__DESCRIPTION OF THE TASK__.
For the listing below, return the line containing "purple cross: (130, 48) -> (157, 59), moved", the line containing "purple arrow: (20, 110) -> (26, 149), moved", and all lines in between, exactly as written and nothing else.

__LISTED RECORDS__.

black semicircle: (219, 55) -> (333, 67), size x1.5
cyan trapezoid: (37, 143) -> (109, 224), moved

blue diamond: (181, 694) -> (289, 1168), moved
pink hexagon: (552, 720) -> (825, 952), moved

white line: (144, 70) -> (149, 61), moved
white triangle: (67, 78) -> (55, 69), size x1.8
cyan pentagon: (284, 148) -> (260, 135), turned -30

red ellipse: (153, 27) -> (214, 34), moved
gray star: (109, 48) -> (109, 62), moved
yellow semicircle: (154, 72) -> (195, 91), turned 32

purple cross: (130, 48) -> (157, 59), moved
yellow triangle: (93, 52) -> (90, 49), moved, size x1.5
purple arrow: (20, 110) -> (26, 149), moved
--
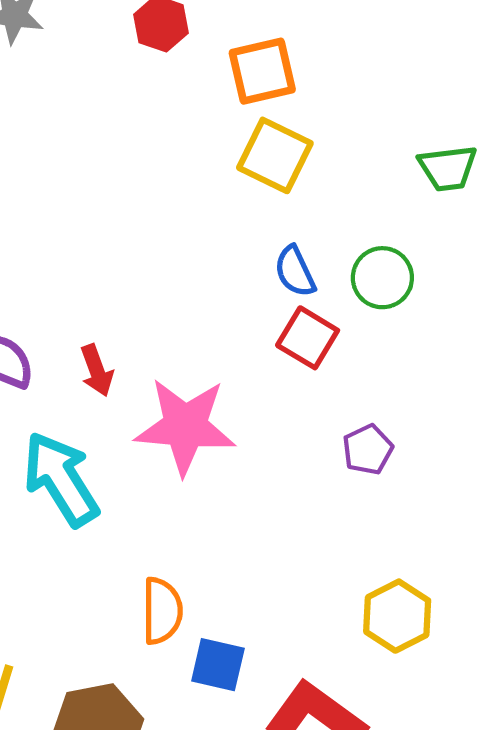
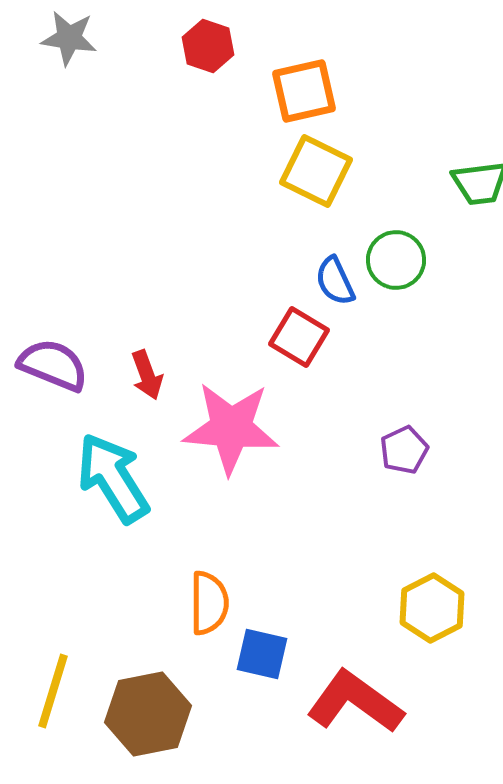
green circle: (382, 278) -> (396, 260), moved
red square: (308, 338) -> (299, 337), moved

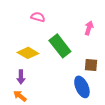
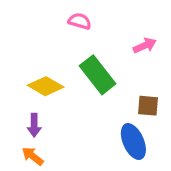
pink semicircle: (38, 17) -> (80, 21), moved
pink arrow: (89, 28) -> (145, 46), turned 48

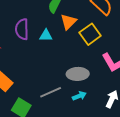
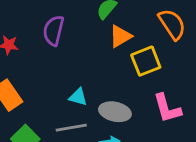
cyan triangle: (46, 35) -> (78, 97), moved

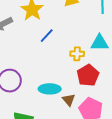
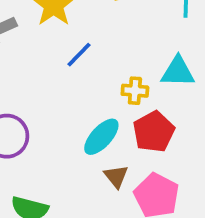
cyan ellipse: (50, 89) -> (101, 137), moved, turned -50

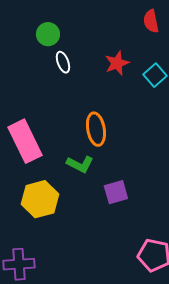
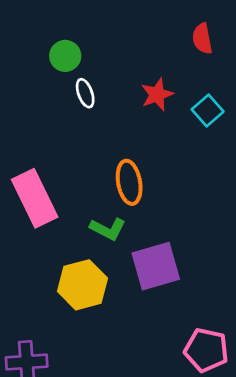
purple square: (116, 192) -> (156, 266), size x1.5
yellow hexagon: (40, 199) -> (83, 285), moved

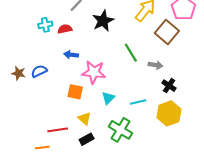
...
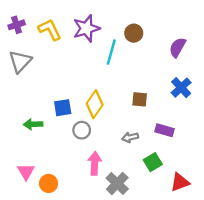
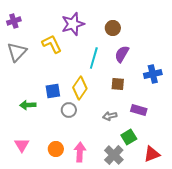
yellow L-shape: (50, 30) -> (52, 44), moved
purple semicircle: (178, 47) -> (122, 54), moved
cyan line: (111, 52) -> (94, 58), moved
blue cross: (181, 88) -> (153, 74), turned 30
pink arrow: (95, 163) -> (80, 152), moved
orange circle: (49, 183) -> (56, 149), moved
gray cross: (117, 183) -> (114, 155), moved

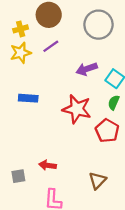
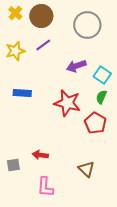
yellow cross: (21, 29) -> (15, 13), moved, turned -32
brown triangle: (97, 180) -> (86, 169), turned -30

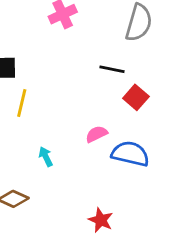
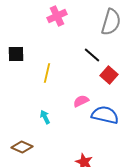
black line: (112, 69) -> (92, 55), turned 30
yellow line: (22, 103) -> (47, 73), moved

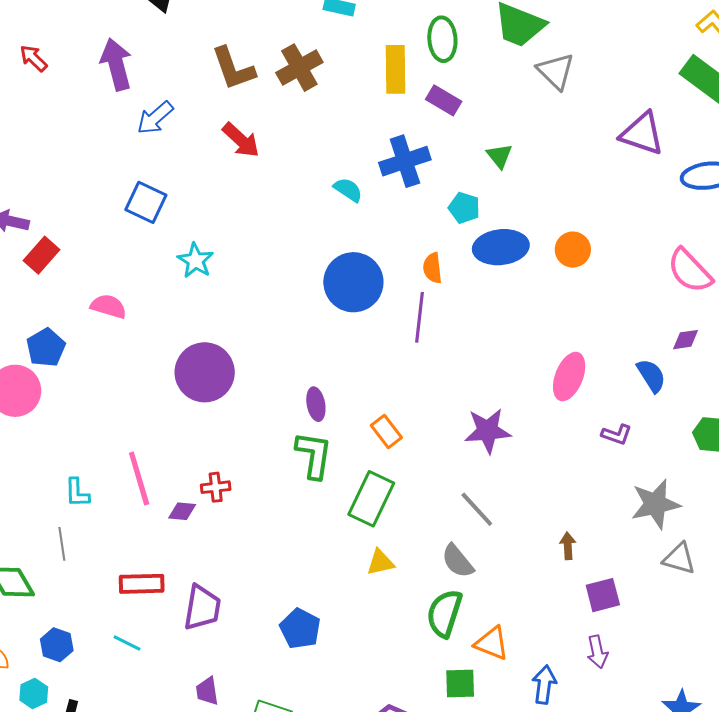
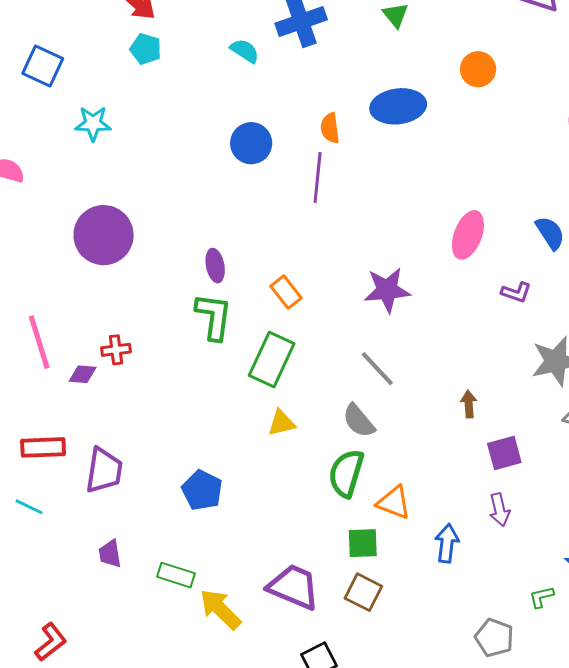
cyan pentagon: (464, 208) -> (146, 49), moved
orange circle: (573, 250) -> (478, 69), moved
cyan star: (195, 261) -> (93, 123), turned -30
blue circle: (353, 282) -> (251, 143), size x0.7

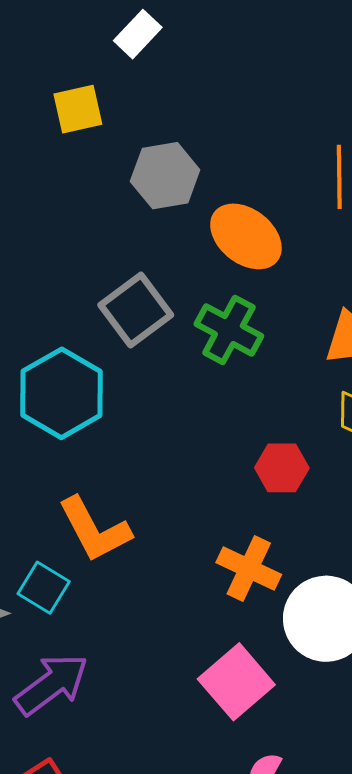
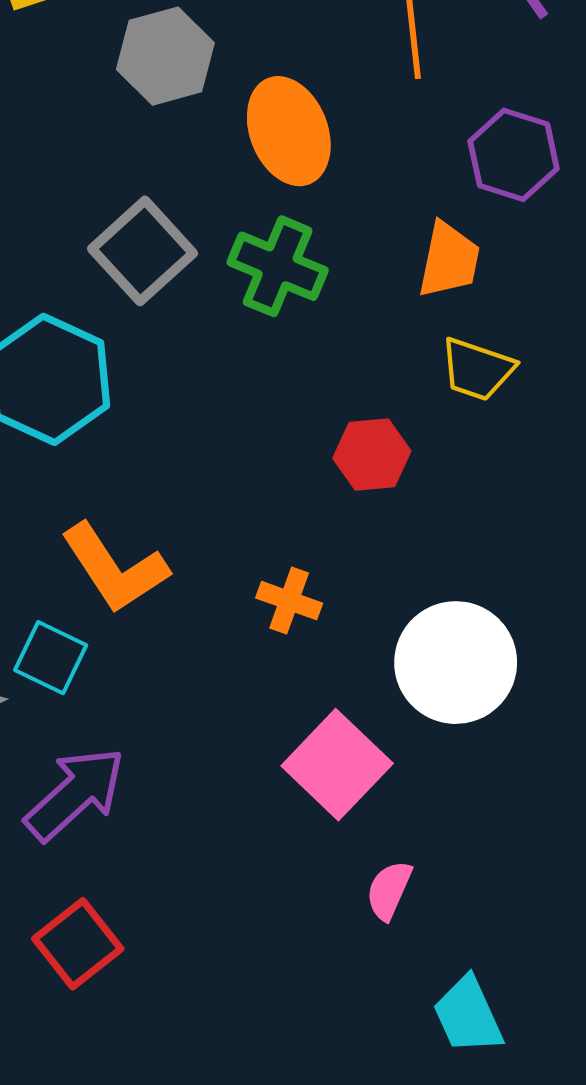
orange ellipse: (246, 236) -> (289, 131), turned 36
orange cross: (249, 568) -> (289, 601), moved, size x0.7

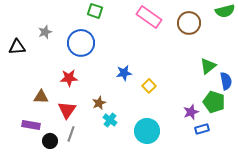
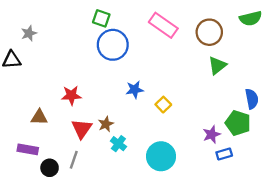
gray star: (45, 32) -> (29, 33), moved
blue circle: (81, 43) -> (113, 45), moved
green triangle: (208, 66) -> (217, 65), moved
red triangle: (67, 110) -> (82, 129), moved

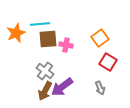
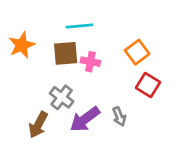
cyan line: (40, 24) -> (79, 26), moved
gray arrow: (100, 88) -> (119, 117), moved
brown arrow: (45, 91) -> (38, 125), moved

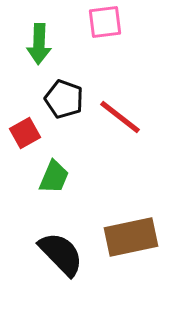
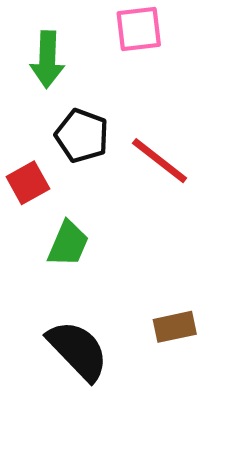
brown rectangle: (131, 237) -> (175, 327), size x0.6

__WRITTEN RESPONSE__.
purple cross: (130, 48) -> (157, 59), moved
yellow triangle: (93, 52) -> (90, 49), moved, size x1.5
purple arrow: (20, 110) -> (26, 149), moved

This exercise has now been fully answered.